● **Goal of the exercise**: Reproduce the records precisely. Omit every picture.

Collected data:
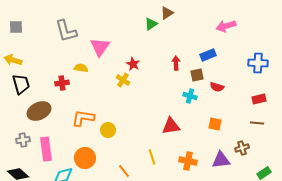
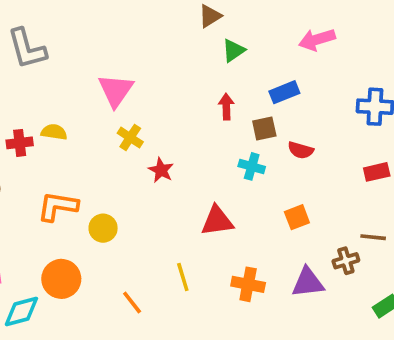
green triangle: (151, 24) -> (234, 50), moved
pink triangle: (100, 47) -> (116, 90), moved
red star: (133, 64) -> (161, 170), moved
yellow semicircle: (81, 68) -> (54, 132), moved
brown line: (257, 123) -> (373, 237), moved
orange square: (215, 124) -> (297, 217), turned -32

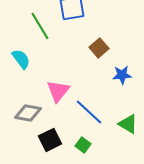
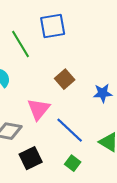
brown square: (99, 48) -> (65, 79), moved
green square: (83, 145) -> (73, 163), moved

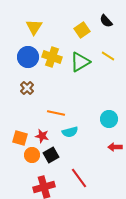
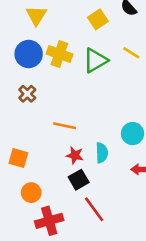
cyan semicircle: (70, 132) -> (102, 153), moved, turned -77
red star: (42, 136) -> (75, 155), moved
orange circle: (32, 155) -> (31, 193), moved
black square: (51, 155) -> (79, 180), moved

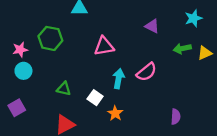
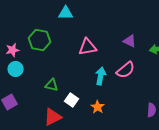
purple triangle: (152, 26) -> (130, 41), moved
white square: (95, 98) -> (72, 100), moved

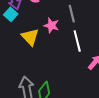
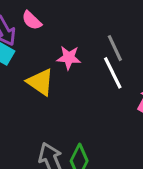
gray line: (72, 14) -> (115, 48), moved

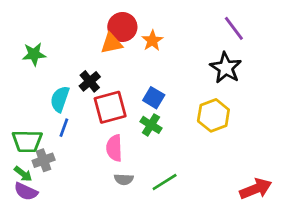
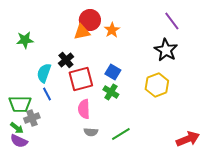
blue line: (64, 128) -> (47, 94), turned -48

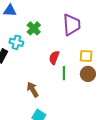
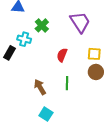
purple trapezoid: (72, 25) -> (80, 22), turned -30
green line: (64, 73) -> (67, 83), moved

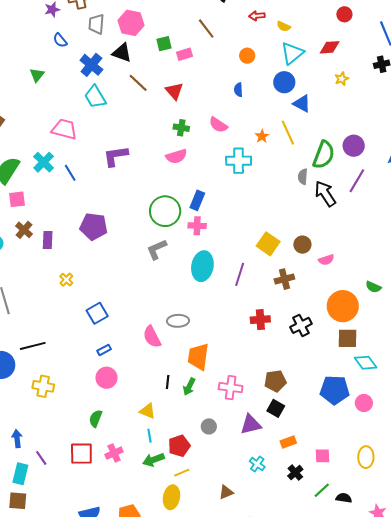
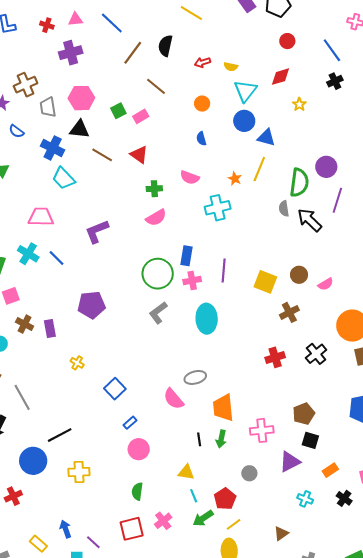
yellow line: (288, 133) -> (259, 169), turned 60
purple line: (240, 274) -> (224, 270), moved

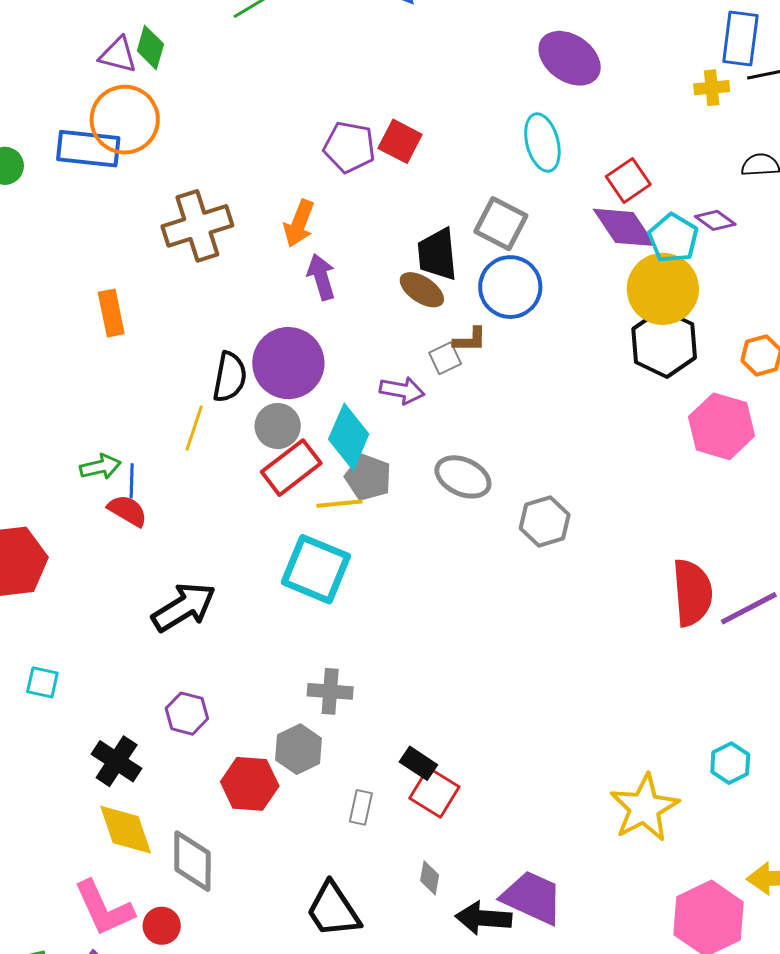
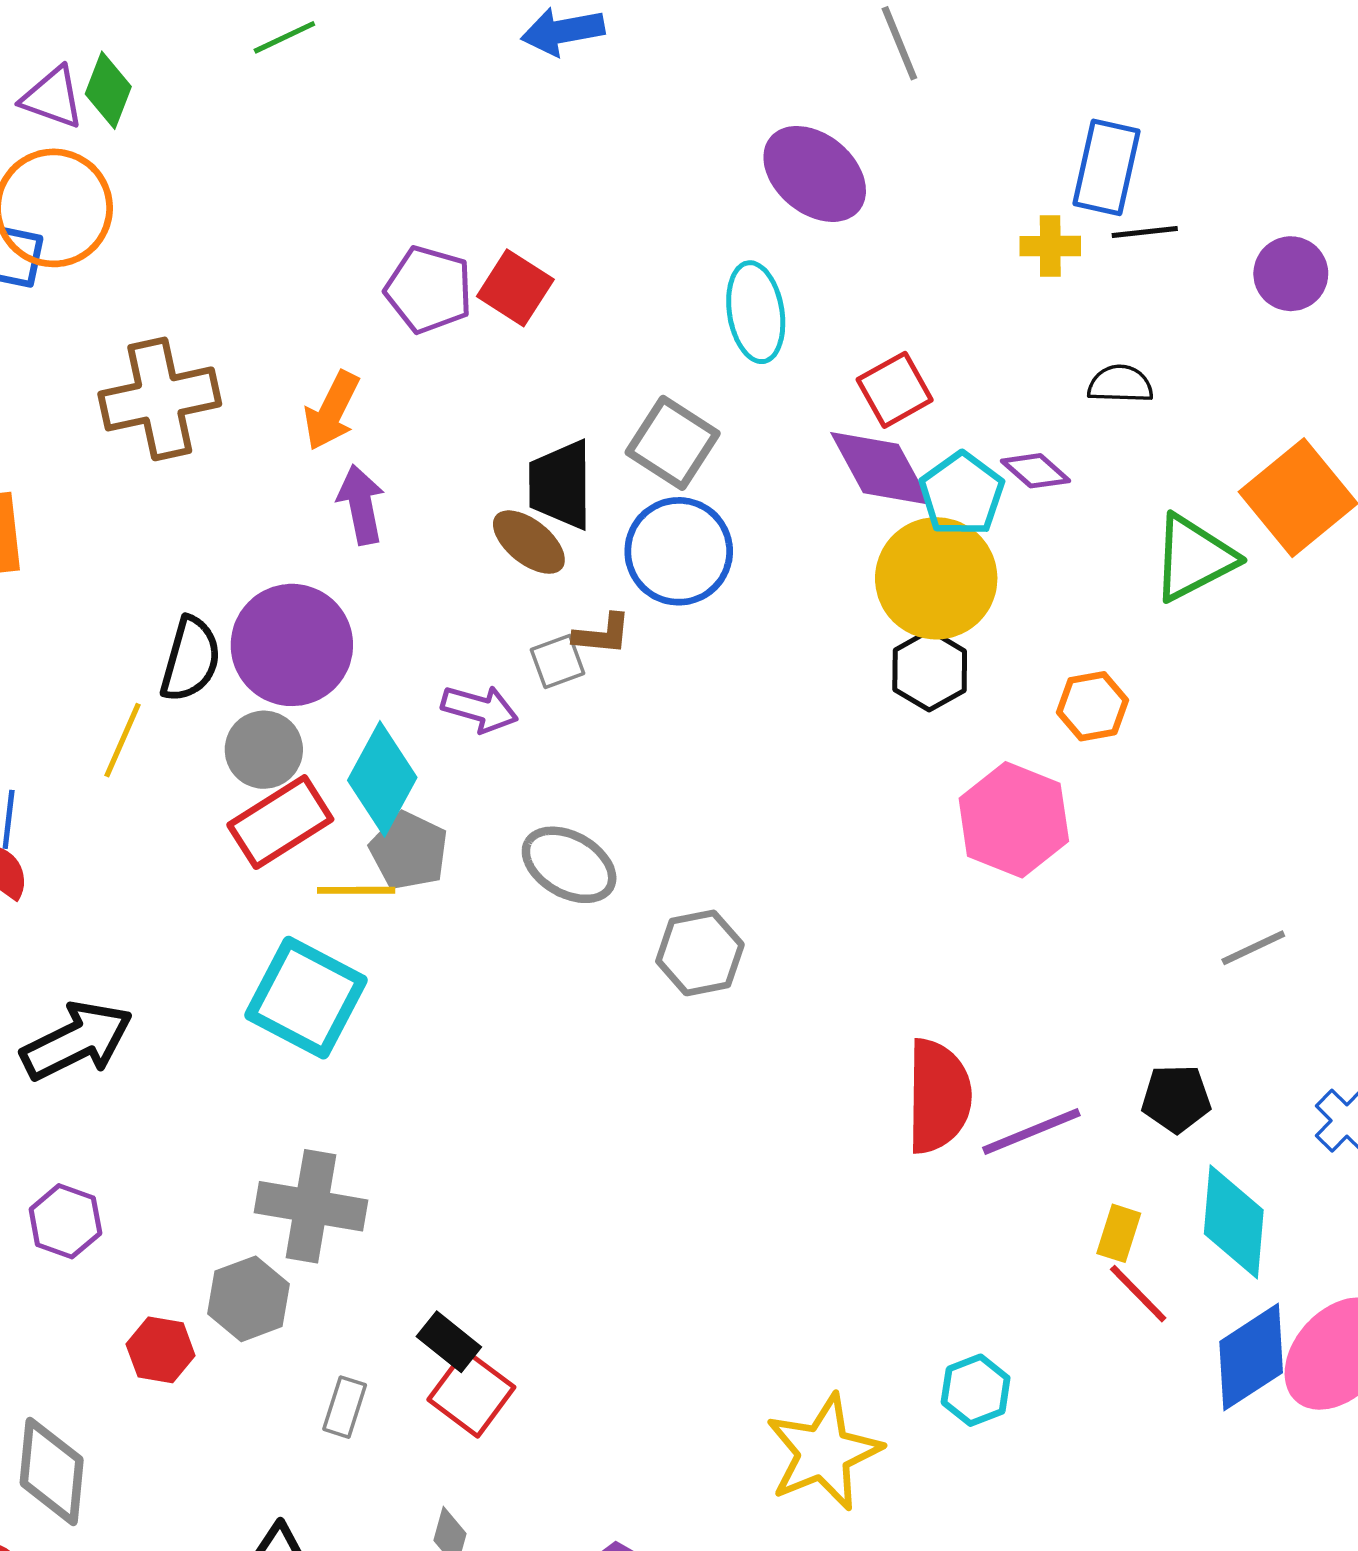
black hexagon: (664, 343) -> (930, 670), size x0.7
gray cross: (330, 691) -> (311, 1206), size x1.4
red hexagon: (250, 784) -> (161, 1350), size x0.7

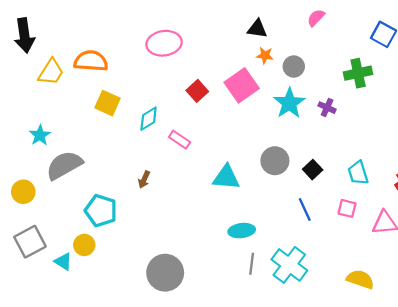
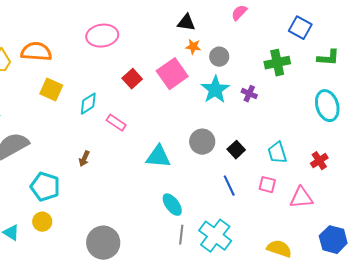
cyan ellipse: (242, 231) -> (172, 205), turned 60
yellow circle: (84, 245) -> (42, 222), moved

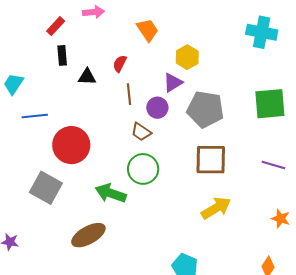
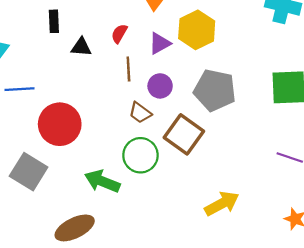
yellow hexagon: (187, 57) -> (197, 30), size x1.4
purple triangle: (173, 82) -> (160, 43), moved
brown square: (211, 160) -> (184, 134), moved, turned 32

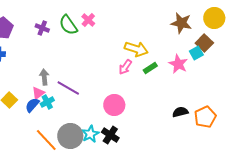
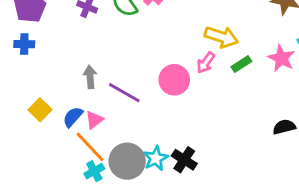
pink triangle: (38, 93) -> (94, 120), moved
cyan cross: (47, 102) -> (94, 171), moved
pink circle: (114, 105) -> (174, 80), moved
orange line: (46, 140) -> (90, 147), moved

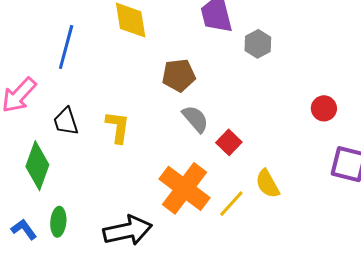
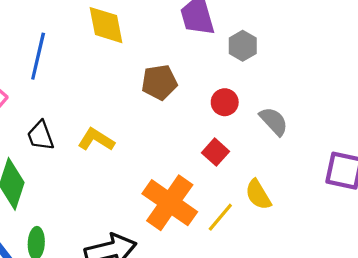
red circle: (324, 108) -> (225, 102), moved
gray semicircle: (195, 119) -> (274, 121), moved
yellow L-shape: (118, 127) -> (96, 140), turned -64

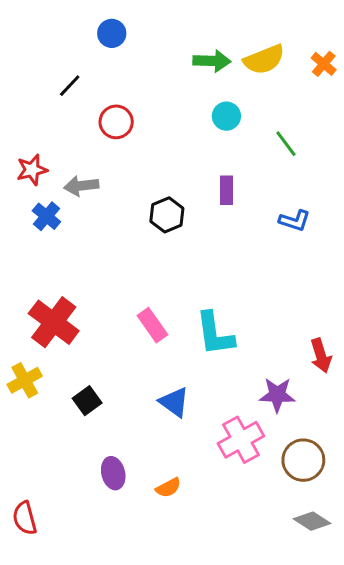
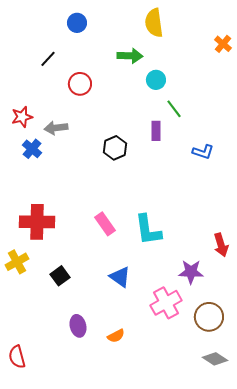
yellow semicircle: (264, 60) -> (154, 23), moved, turned 104
green arrow: (212, 61) -> (130, 56), moved
green line: (286, 144) -> (174, 109), moved
red cross: (54, 322) -> (37, 222), turned -36

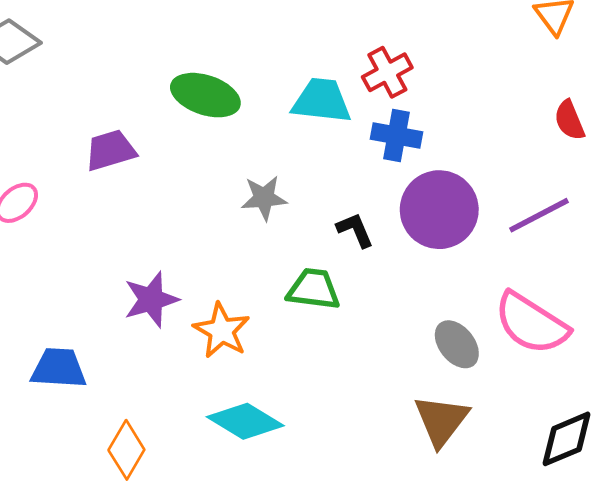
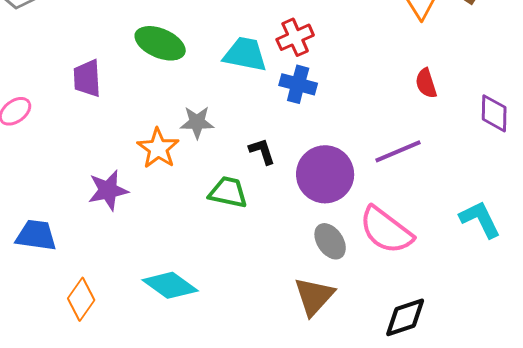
purple trapezoid: (111, 150) -> (87, 78), turned -81
purple circle: (439, 210) -> (325, 174), moved
orange star: (222, 331) -> (158, 148), moved

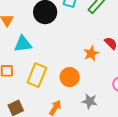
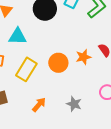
orange circle: (70, 77) -> (58, 63), moved

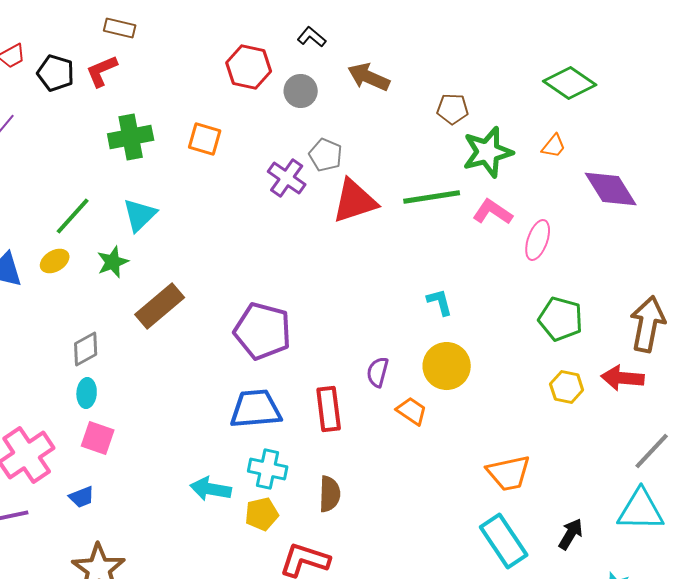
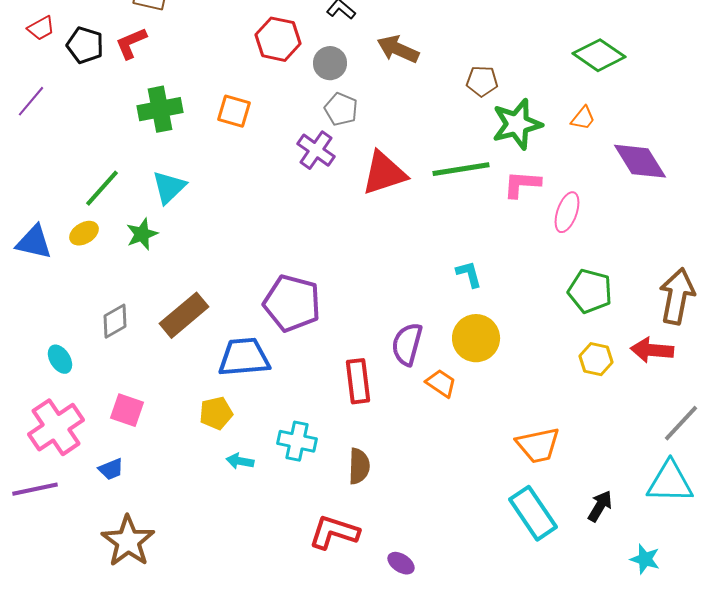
gray pentagon: (326, 155) -> (341, 109), moved
pink L-shape: (493, 212) -> (522, 184), turned -30
brown rectangle: (160, 306) -> (184, 315), moved
purple semicircle: (378, 372) -> (407, 344), size x1.4
cyan ellipse: (87, 393) -> (60, 359), moved, turned -36
blue trapezoid: (256, 409) -> (244, 357), moved
cyan arrow: (211, 489) -> (240, 461), size x0.7
yellow pentagon: (262, 514) -> (216, 413), moved

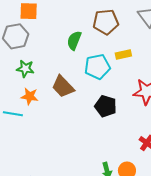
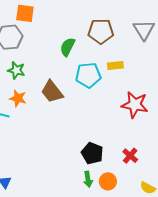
black pentagon: (106, 106) -> (92, 153), moved

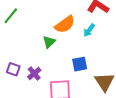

● **Exercise solution**:
green triangle: (151, 24) -> (234, 50), moved
pink triangle: (100, 47) -> (116, 90), moved
red star: (133, 64) -> (161, 170), moved
yellow semicircle: (81, 68) -> (54, 132), moved
brown line: (257, 123) -> (373, 237), moved
orange square: (215, 124) -> (297, 217), turned -32

brown square: (99, 48) -> (65, 79), moved
green square: (83, 145) -> (73, 163), moved

cyan semicircle: (70, 132) -> (102, 153), moved, turned -77
red star: (42, 136) -> (75, 155), moved
orange circle: (32, 155) -> (31, 193), moved
black square: (51, 155) -> (79, 180), moved

purple triangle: (152, 26) -> (130, 41), moved
white square: (95, 98) -> (72, 100), moved

gray line: (72, 14) -> (115, 48), moved

blue line: (64, 128) -> (47, 94), turned -48

purple trapezoid: (72, 25) -> (80, 22), turned -30
green line: (64, 73) -> (67, 83), moved

yellow line: (288, 133) -> (259, 169), turned 60
purple line: (240, 274) -> (224, 270), moved

black hexagon: (664, 343) -> (930, 670), size x0.7
gray cross: (330, 691) -> (311, 1206), size x1.4
red hexagon: (250, 784) -> (161, 1350), size x0.7

cyan ellipse: (242, 231) -> (172, 205), turned 60
yellow circle: (84, 245) -> (42, 222), moved

yellow hexagon: (187, 57) -> (197, 30), size x1.4
purple triangle: (173, 82) -> (160, 43), moved
brown square: (211, 160) -> (184, 134), moved, turned 32

pink triangle: (38, 93) -> (94, 120), moved
cyan cross: (47, 102) -> (94, 171), moved
pink circle: (114, 105) -> (174, 80), moved
orange line: (46, 140) -> (90, 147), moved

red circle: (324, 108) -> (225, 102), moved
gray semicircle: (195, 119) -> (274, 121), moved
yellow L-shape: (118, 127) -> (96, 140), turned -64

yellow semicircle: (264, 60) -> (154, 23), moved, turned 104
green arrow: (212, 61) -> (130, 56), moved
green line: (286, 144) -> (174, 109), moved
red cross: (54, 322) -> (37, 222), turned -36

purple trapezoid: (111, 150) -> (87, 78), turned -81
purple circle: (439, 210) -> (325, 174), moved
orange star: (222, 331) -> (158, 148), moved

orange circle: (70, 77) -> (58, 63), moved

gray pentagon: (326, 155) -> (341, 109), moved
pink L-shape: (493, 212) -> (522, 184), turned -30
brown rectangle: (160, 306) -> (184, 315), moved
purple semicircle: (378, 372) -> (407, 344), size x1.4
cyan ellipse: (87, 393) -> (60, 359), moved, turned -36
blue trapezoid: (256, 409) -> (244, 357), moved
cyan arrow: (211, 489) -> (240, 461), size x0.7
yellow pentagon: (262, 514) -> (216, 413), moved

black pentagon: (106, 106) -> (92, 153), moved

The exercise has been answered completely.